Segment Start: Given data

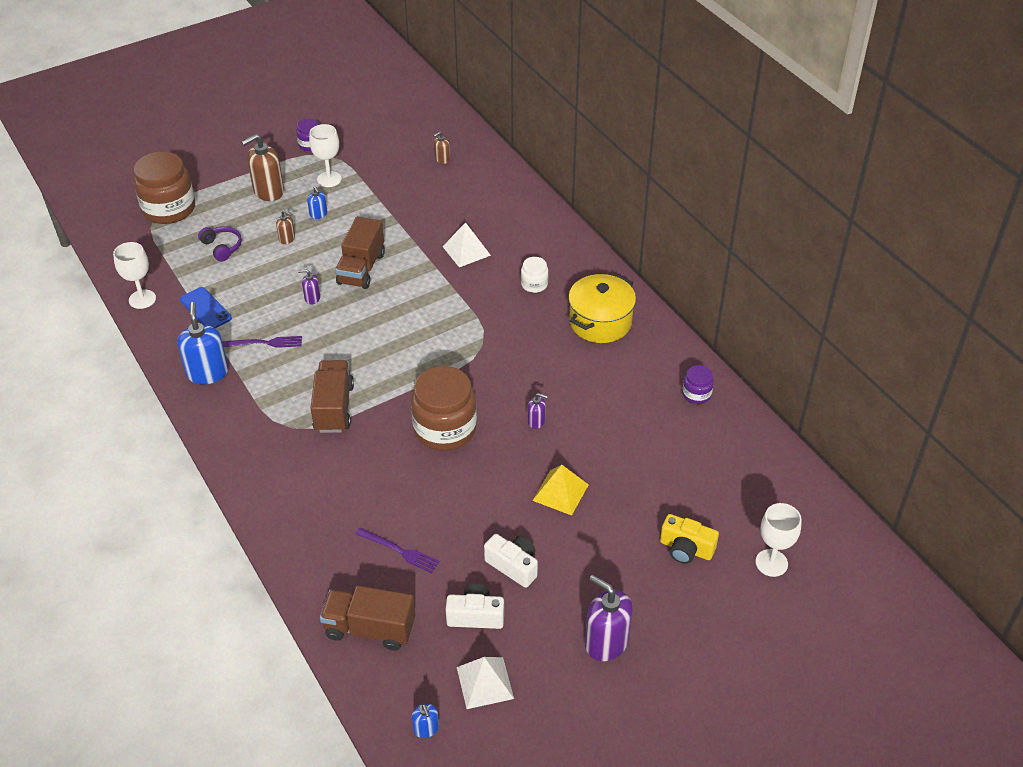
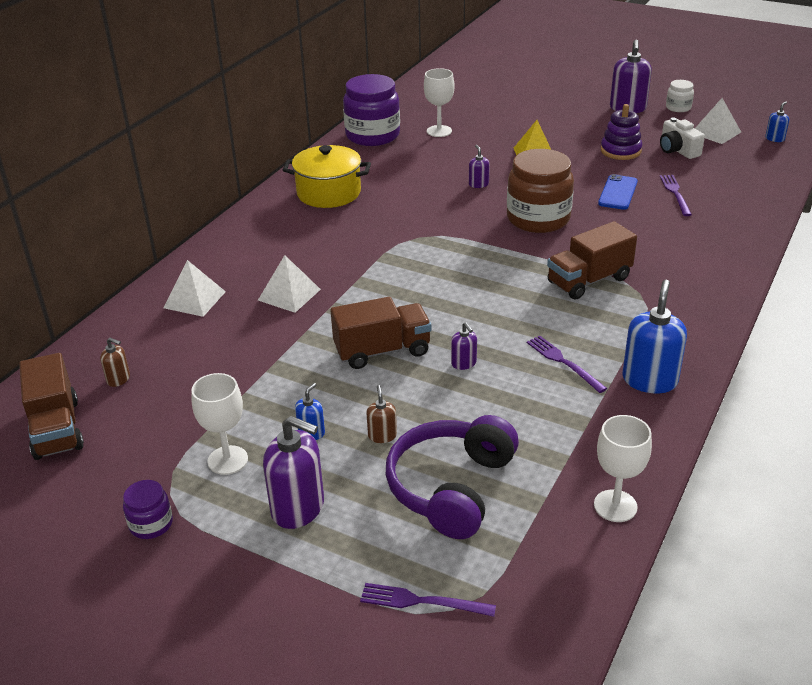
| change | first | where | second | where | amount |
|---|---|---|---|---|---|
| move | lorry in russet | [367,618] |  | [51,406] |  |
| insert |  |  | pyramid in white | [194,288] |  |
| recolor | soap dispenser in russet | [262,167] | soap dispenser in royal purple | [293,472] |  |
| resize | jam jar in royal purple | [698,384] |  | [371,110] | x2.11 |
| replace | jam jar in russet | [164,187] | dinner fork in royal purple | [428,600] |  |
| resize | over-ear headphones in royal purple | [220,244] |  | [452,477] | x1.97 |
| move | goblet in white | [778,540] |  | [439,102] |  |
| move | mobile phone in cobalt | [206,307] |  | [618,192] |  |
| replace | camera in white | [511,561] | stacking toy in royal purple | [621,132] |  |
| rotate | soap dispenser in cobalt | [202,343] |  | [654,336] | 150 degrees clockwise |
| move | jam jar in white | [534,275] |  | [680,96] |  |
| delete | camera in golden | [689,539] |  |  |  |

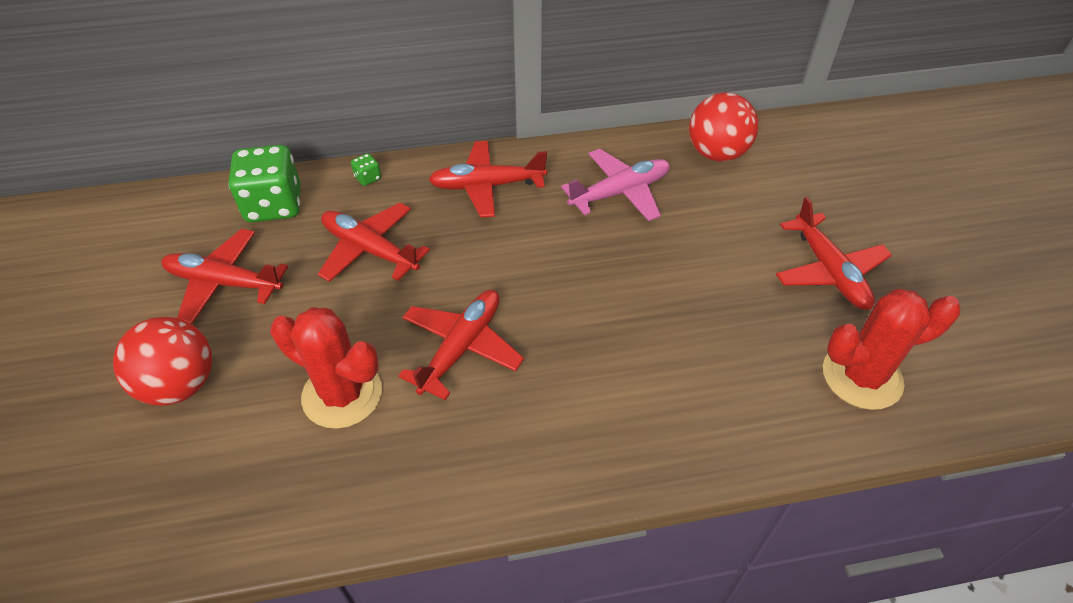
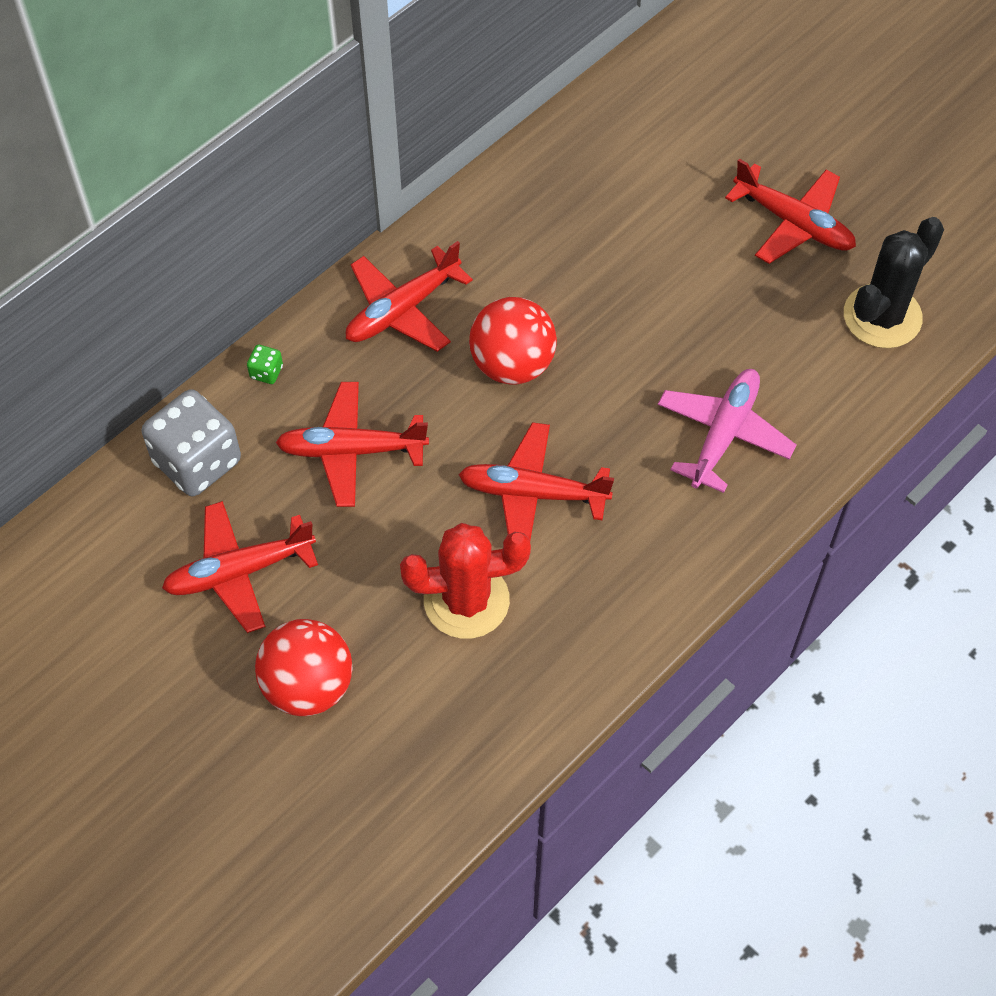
| change | first | where | second | where | amount |
|---|---|---|---|---|---|
| recolor | die in emerald | [264,183] | die in grey | [191,442] |  |
| rotate | plane in red | [461,345] |  | [536,481] | 75 degrees counterclockwise |
| move | sphere in red | [723,127] |  | [513,340] |  |
| move | plane in rosy | [615,185] |  | [727,431] |  |
| recolor | saguaro cactus in red | [891,349] | saguaro cactus in jet-black | [894,282] |  |

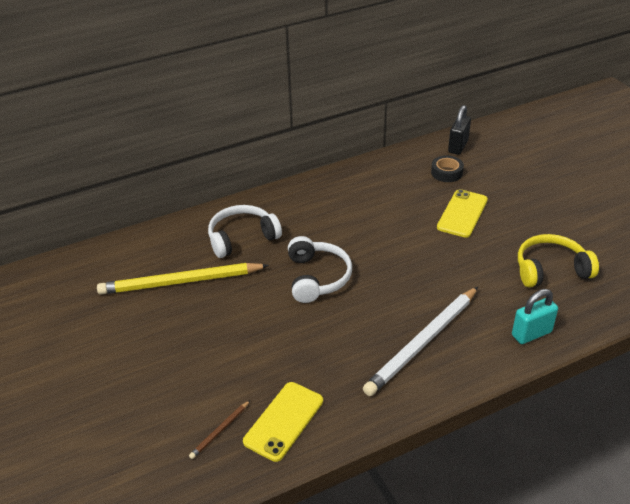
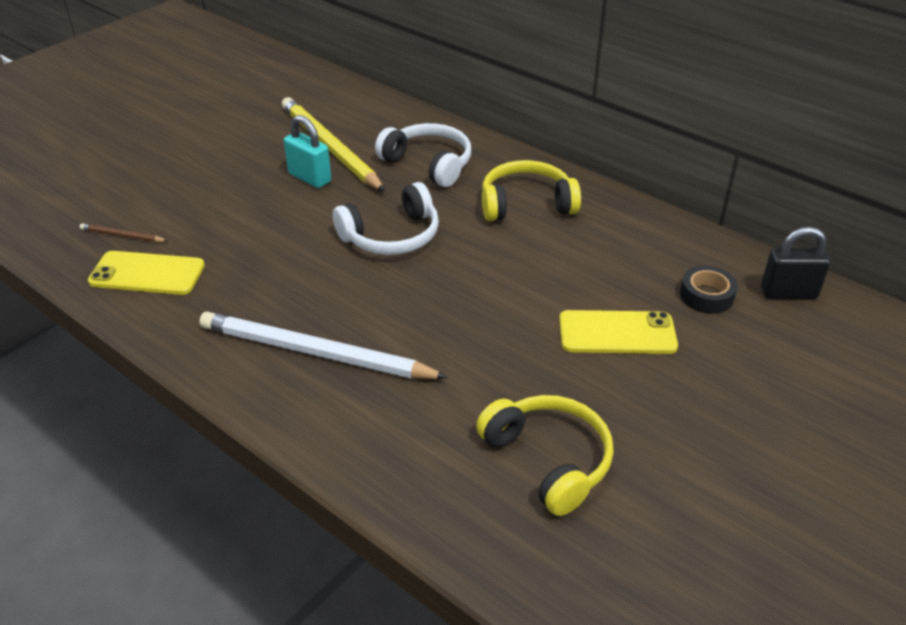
| change | first | where | second | where | amount |
|---|---|---|---|---|---|
| move | small lock in teal | [535,316] |  | [307,151] |  |
| insert |  |  | over-ear headphones in golden | [531,190] |  |

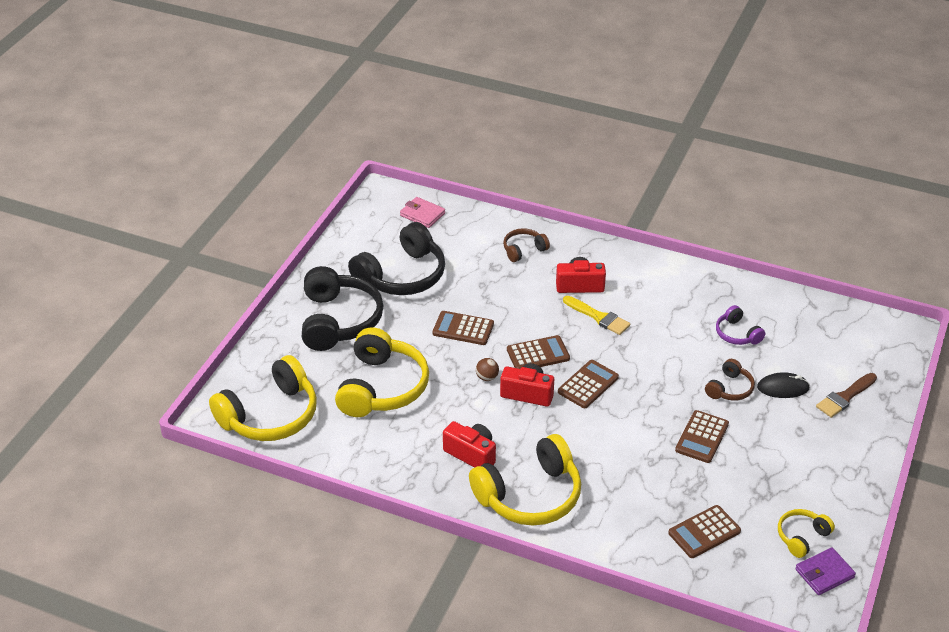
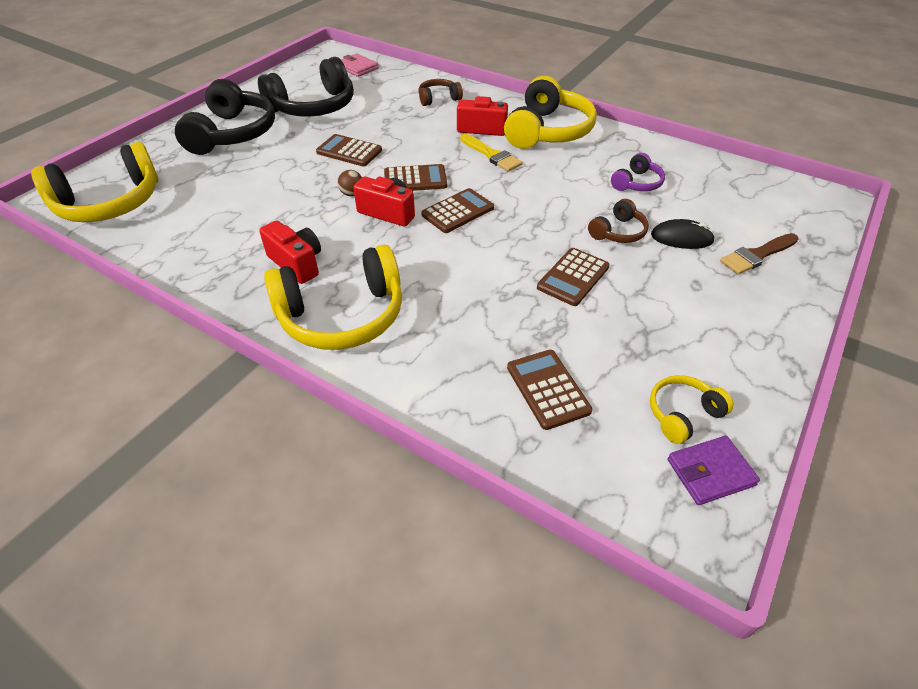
| change | first | where | second | where | amount |
|---|---|---|---|---|---|
| move | over-ear headphones in golden | [382,372] |  | [550,112] |  |
| rotate | calculator in russet | [704,531] |  | [549,390] | 90 degrees clockwise |
| rotate | over-ear headphones in royal purple | [740,325] |  | [638,172] | 120 degrees counterclockwise |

Segment End: Given data

Copy out each line of the material in which the word "white" turns up.

Task response ::
| insert |  |  | pyramid in white | [194,288] |  |
| move | goblet in white | [778,540] |  | [439,102] |  |
| replace | camera in white | [511,561] | stacking toy in royal purple | [621,132] |  |
| move | jam jar in white | [534,275] |  | [680,96] |  |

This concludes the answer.